PROVIDED DATA

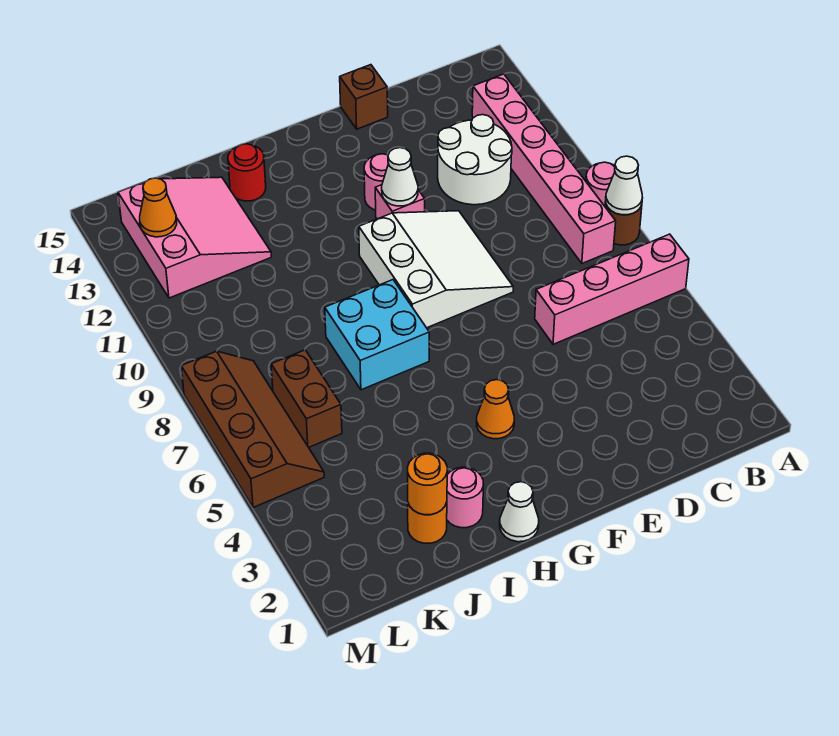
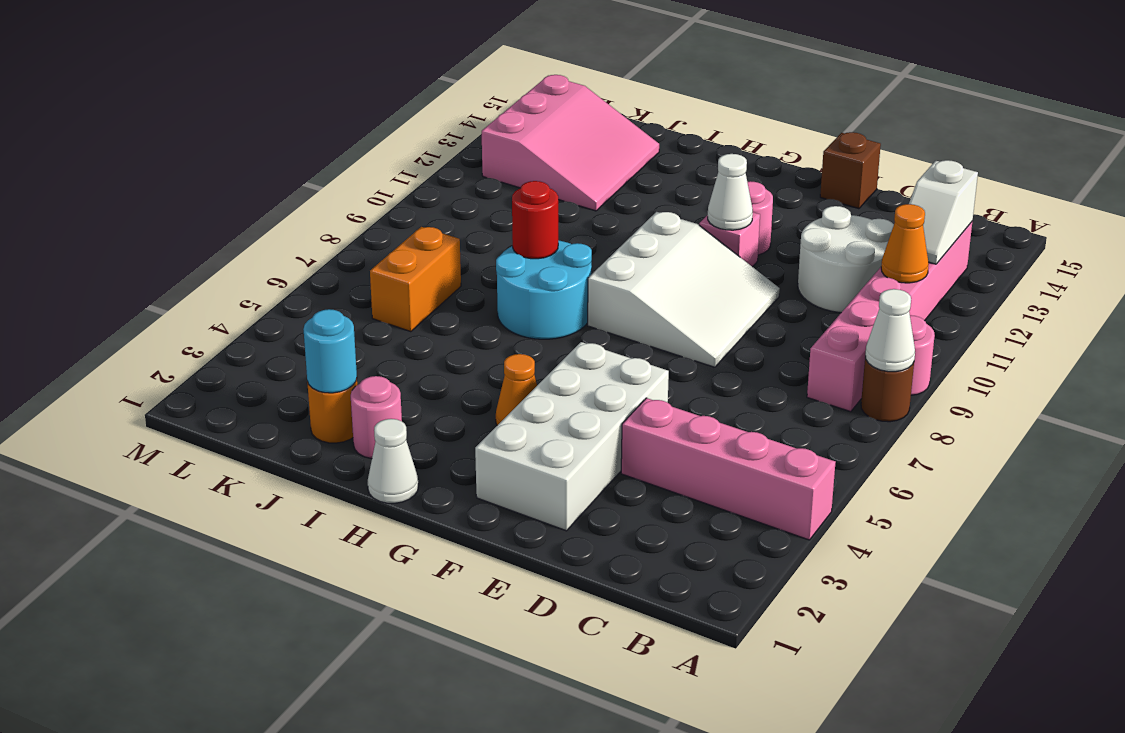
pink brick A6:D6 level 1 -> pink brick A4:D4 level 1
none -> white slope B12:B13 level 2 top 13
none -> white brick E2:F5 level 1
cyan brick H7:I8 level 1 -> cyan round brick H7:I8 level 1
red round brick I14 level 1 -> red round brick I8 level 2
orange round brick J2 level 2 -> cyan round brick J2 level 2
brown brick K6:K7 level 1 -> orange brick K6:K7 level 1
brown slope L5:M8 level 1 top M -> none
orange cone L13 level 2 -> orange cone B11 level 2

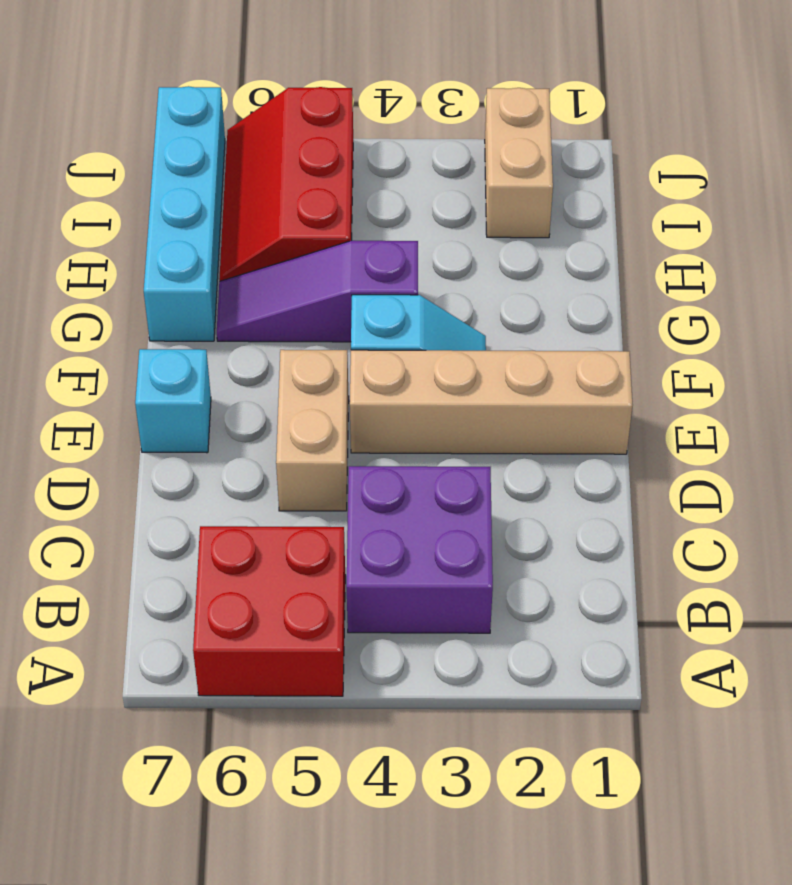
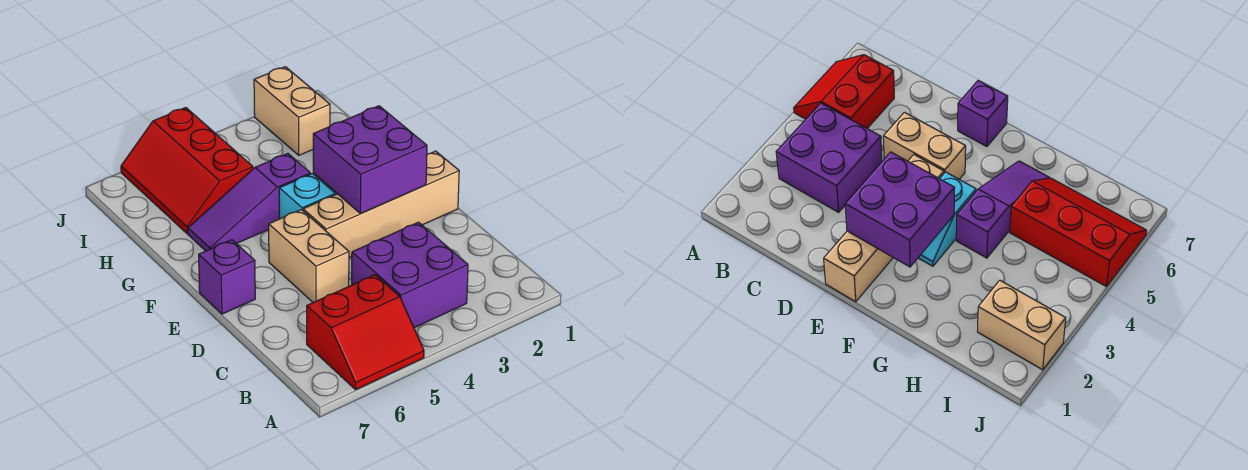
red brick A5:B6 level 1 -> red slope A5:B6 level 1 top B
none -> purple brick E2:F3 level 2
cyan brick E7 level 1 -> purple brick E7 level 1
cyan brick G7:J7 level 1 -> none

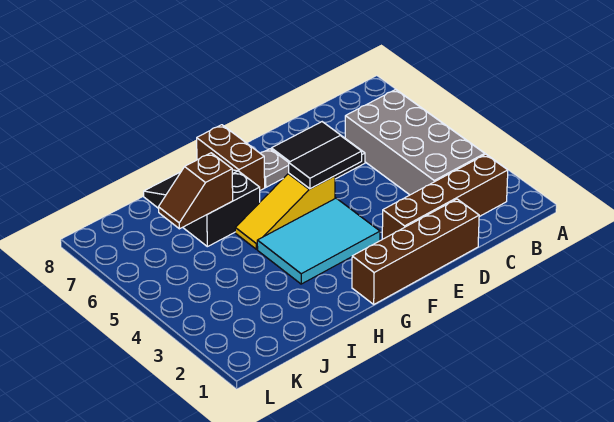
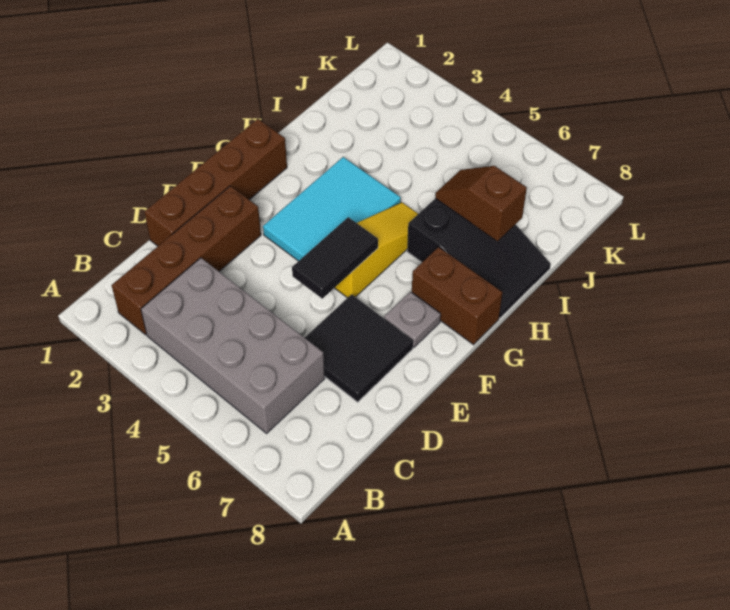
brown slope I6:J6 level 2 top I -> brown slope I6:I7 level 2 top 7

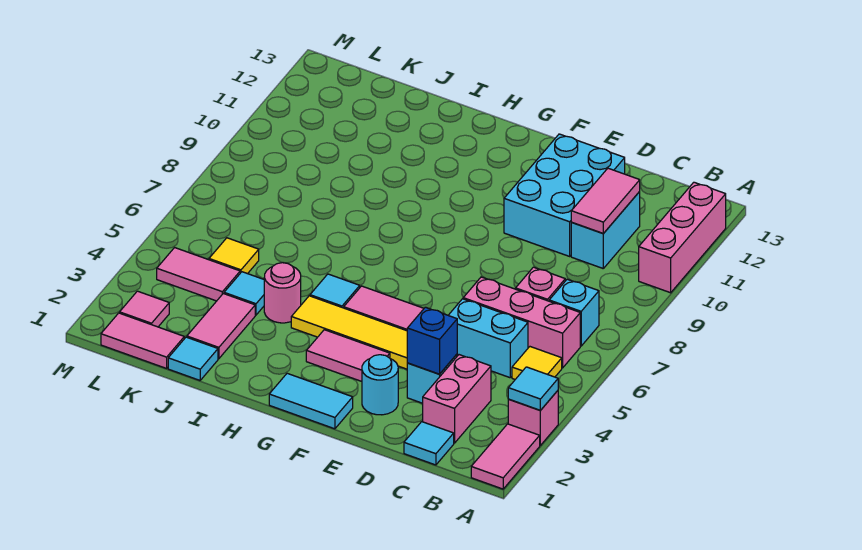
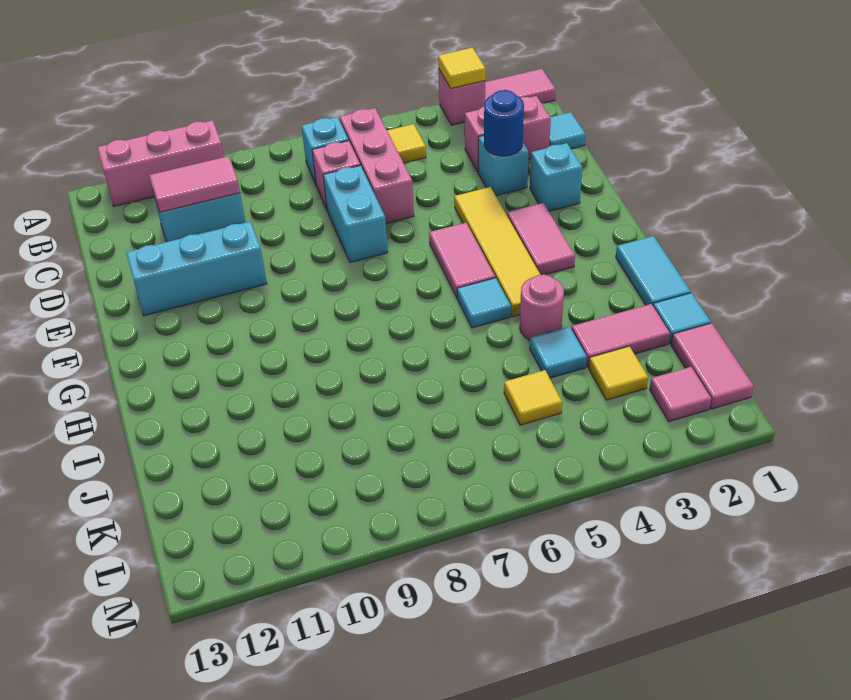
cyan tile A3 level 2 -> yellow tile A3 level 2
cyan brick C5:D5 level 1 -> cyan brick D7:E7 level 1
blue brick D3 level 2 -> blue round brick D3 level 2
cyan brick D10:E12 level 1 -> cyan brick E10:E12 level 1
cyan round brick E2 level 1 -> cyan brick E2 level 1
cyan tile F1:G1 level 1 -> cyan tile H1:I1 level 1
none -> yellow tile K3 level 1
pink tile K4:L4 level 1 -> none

EXERCISE GOAL
Copy out each line of the data that has the word "cyan" in it.

ANSWER SPACE
cyan brick H7:I8 level 1 -> cyan round brick H7:I8 level 1
orange round brick J2 level 2 -> cyan round brick J2 level 2
cyan brick E7 level 1 -> purple brick E7 level 1
cyan brick G7:J7 level 1 -> none
cyan tile A3 level 2 -> yellow tile A3 level 2
cyan brick C5:D5 level 1 -> cyan brick D7:E7 level 1
cyan brick D10:E12 level 1 -> cyan brick E10:E12 level 1
cyan round brick E2 level 1 -> cyan brick E2 level 1
cyan tile F1:G1 level 1 -> cyan tile H1:I1 level 1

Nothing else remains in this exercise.